What you will do:
Copy the records below exactly, omitting any pictures they contain.

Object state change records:
________________________________________
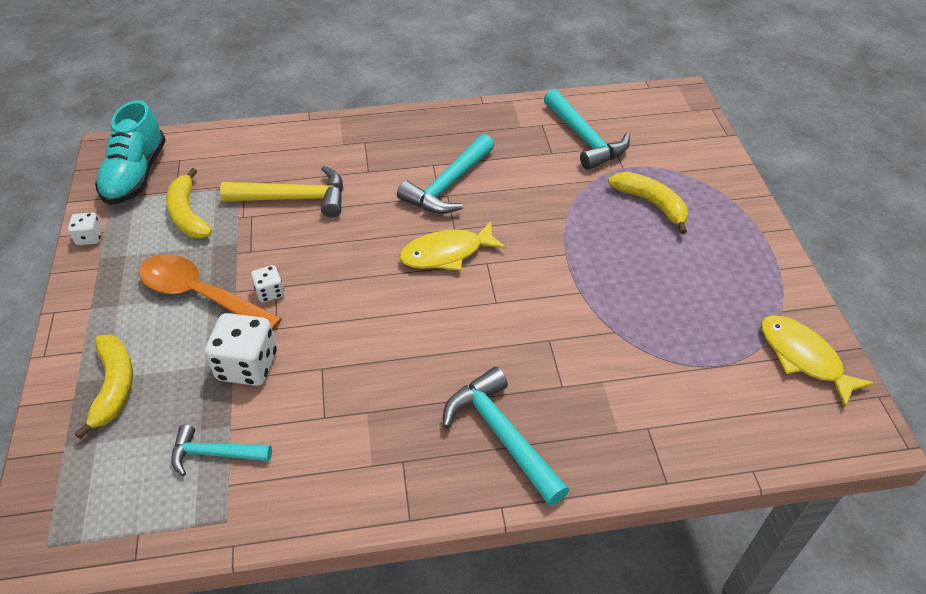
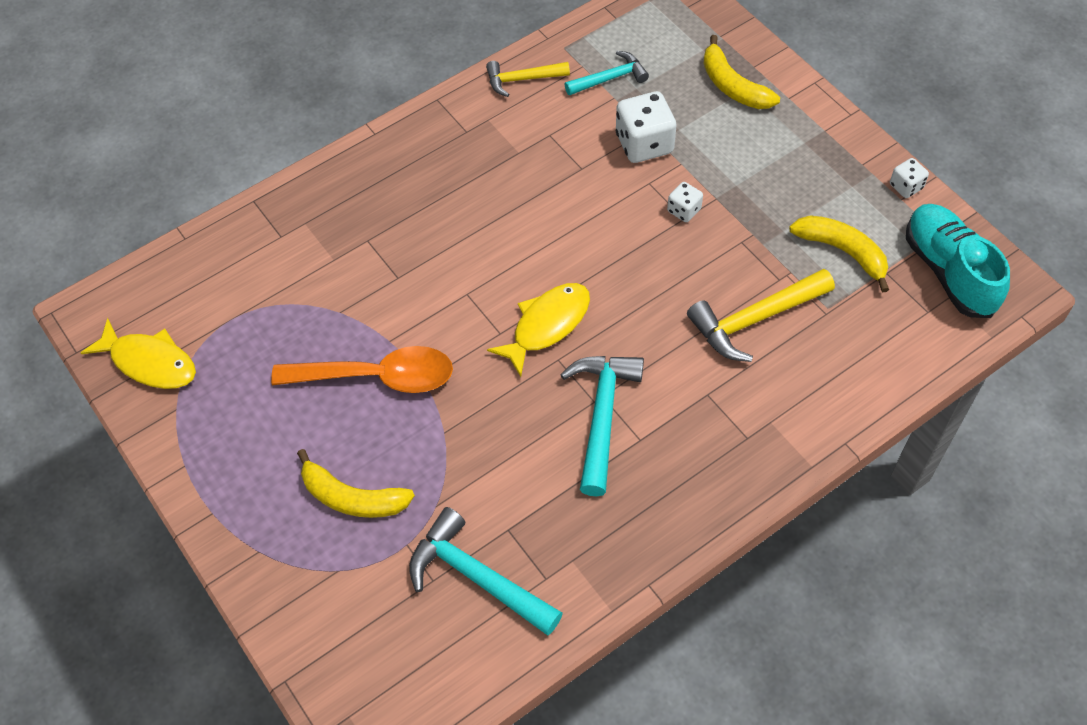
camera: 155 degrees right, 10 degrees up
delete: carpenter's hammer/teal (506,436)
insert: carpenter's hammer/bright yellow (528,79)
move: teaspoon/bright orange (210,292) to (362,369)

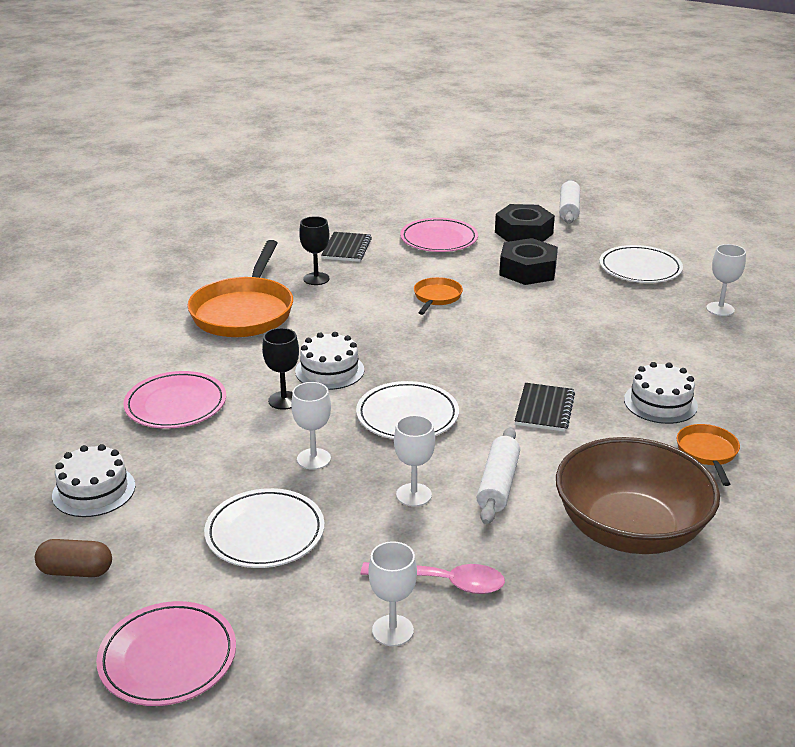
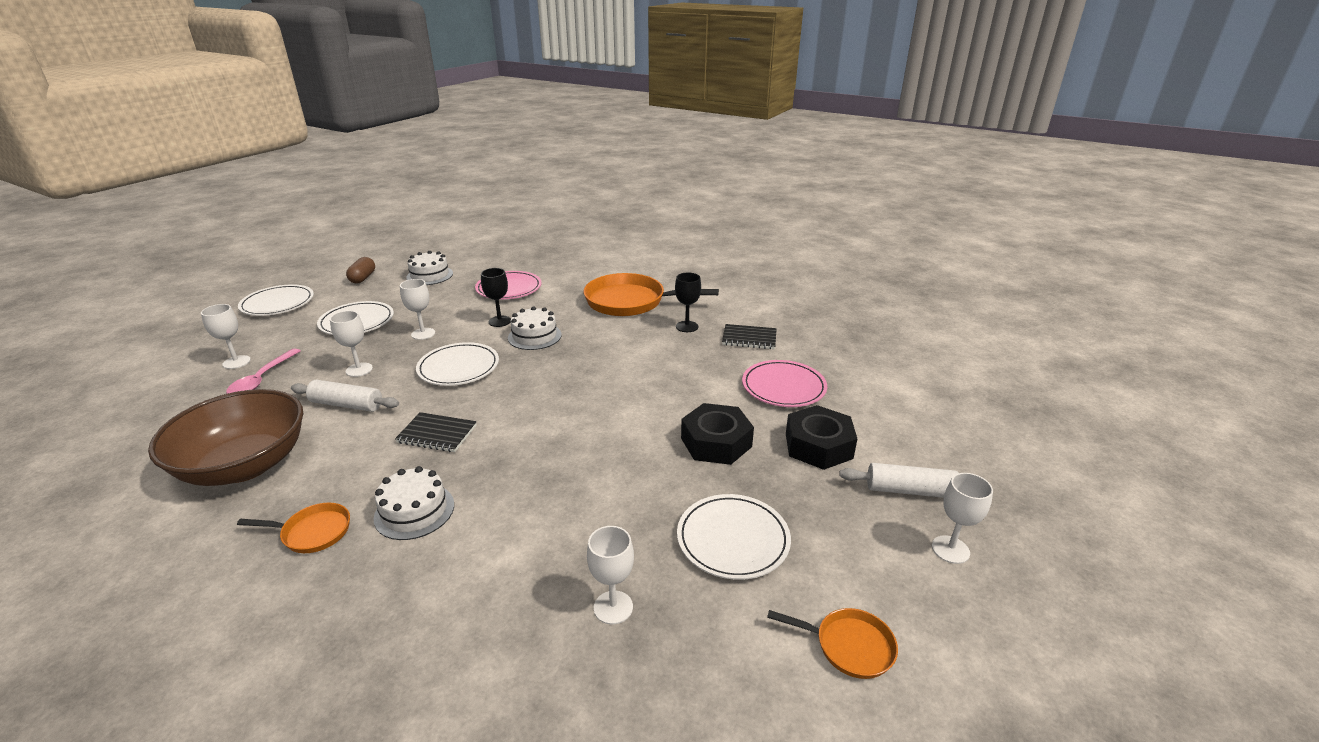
camera: 90 degrees right, 0 degrees up
insert: wine glass/white (962,518)
move: frying pan/bright orange (438,296) to (832,643)
recolor: dinner plate/rosy (166,653) to dinner plate/white (276,300)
________________________________________
Solution:
camera: 155 degrees right, 10 degrees up
delete: carpenter's hammer/teal (506,436)
insert: carpenter's hammer/bright yellow (528,79)
move: teaspoon/bright orange (210,292) to (362,369)

camera: 90 degrees right, 0 degrees up
insert: wine glass/white (962,518)
move: frying pan/bright orange (438,296) to (832,643)
recolor: dinner plate/rosy (166,653) to dinner plate/white (276,300)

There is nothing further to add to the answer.